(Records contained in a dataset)
Segment Open
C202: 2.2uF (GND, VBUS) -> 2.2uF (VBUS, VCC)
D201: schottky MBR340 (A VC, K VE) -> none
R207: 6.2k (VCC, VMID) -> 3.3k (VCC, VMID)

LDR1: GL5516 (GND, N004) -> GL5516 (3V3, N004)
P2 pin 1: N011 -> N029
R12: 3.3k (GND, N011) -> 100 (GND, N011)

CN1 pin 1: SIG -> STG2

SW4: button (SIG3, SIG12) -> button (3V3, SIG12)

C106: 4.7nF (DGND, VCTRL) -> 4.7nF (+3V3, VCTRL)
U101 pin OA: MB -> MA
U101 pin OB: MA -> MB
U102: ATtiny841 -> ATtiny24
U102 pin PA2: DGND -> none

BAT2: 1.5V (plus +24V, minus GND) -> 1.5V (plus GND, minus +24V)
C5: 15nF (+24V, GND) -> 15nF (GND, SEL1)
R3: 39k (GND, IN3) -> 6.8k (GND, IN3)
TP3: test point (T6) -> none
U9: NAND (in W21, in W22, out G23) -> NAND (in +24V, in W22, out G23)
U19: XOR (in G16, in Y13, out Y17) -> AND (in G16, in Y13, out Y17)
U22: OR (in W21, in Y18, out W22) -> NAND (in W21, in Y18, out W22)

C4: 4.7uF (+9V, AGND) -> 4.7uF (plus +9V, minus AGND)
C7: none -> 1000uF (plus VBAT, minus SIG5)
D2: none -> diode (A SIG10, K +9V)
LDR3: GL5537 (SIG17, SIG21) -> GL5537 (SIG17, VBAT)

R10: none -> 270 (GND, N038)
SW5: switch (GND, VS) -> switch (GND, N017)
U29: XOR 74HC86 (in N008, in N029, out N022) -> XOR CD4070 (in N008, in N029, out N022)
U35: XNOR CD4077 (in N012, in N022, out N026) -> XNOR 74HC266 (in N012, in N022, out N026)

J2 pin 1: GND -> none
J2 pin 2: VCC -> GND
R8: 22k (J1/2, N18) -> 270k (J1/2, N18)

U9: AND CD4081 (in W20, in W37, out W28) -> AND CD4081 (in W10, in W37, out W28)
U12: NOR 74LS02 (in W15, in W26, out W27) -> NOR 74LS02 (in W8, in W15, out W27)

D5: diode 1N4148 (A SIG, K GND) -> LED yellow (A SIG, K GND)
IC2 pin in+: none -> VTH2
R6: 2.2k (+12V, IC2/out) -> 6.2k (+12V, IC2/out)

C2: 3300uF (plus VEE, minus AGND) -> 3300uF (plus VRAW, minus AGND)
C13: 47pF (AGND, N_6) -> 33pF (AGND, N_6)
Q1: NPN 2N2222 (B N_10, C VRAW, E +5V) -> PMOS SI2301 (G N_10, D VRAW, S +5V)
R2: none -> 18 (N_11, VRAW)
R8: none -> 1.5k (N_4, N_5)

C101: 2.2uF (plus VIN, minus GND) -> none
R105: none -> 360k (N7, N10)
Segment Closed
● How to complete this task:
Could you copy exactly the lines from the first line of the records above through the line containing "U19: XOR (in", both included, and nothing else?

● Result for this exercise:
C202: 2.2uF (GND, VBUS) -> 2.2uF (VBUS, VCC)
D201: schottky MBR340 (A VC, K VE) -> none
R207: 6.2k (VCC, VMID) -> 3.3k (VCC, VMID)

LDR1: GL5516 (GND, N004) -> GL5516 (3V3, N004)
P2 pin 1: N011 -> N029
R12: 3.3k (GND, N011) -> 100 (GND, N011)

CN1 pin 1: SIG -> STG2

SW4: button (SIG3, SIG12) -> button (3V3, SIG12)

C106: 4.7nF (DGND, VCTRL) -> 4.7nF (+3V3, VCTRL)
U101 pin OA: MB -> MA
U101 pin OB: MA -> MB
U102: ATtiny841 -> ATtiny24
U102 pin PA2: DGND -> none

BAT2: 1.5V (plus +24V, minus GND) -> 1.5V (plus GND, minus +24V)
C5: 15nF (+24V, GND) -> 15nF (GND, SEL1)
R3: 39k (GND, IN3) -> 6.8k (GND, IN3)
TP3: test point (T6) -> none
U9: NAND (in W21, in W22, out G23) -> NAND (in +24V, in W22, out G23)
U19: XOR (in G16, in Y13, out Y17) -> AND (in G16, in Y13, out Y17)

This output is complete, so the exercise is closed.